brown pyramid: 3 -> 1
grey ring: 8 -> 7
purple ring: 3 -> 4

* * *

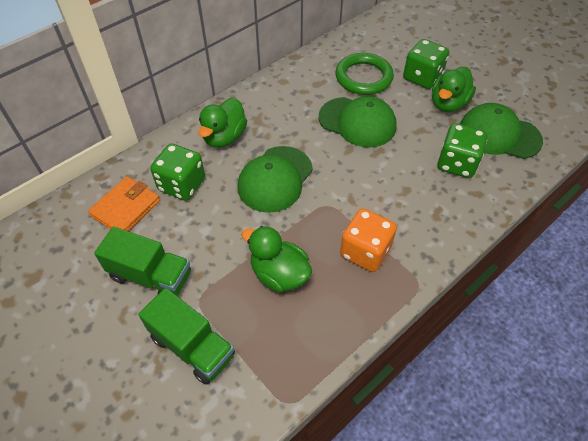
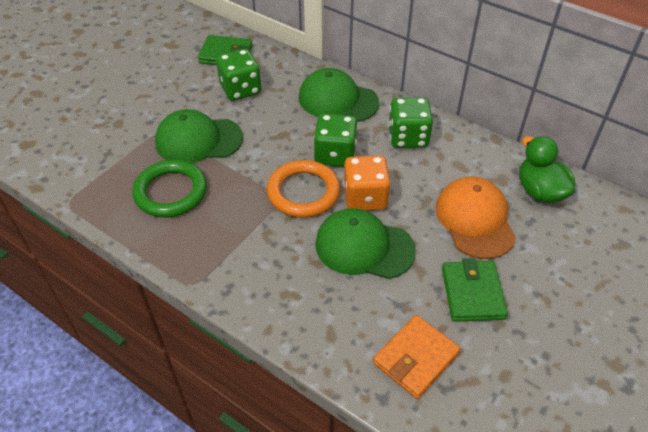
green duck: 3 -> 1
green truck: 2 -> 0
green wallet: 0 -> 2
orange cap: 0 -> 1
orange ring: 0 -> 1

WORK REQUIRED → Collect the lines of the records that include the string "green".

ANSWER SPACE →
green duck: 3 -> 1
green truck: 2 -> 0
green wallet: 0 -> 2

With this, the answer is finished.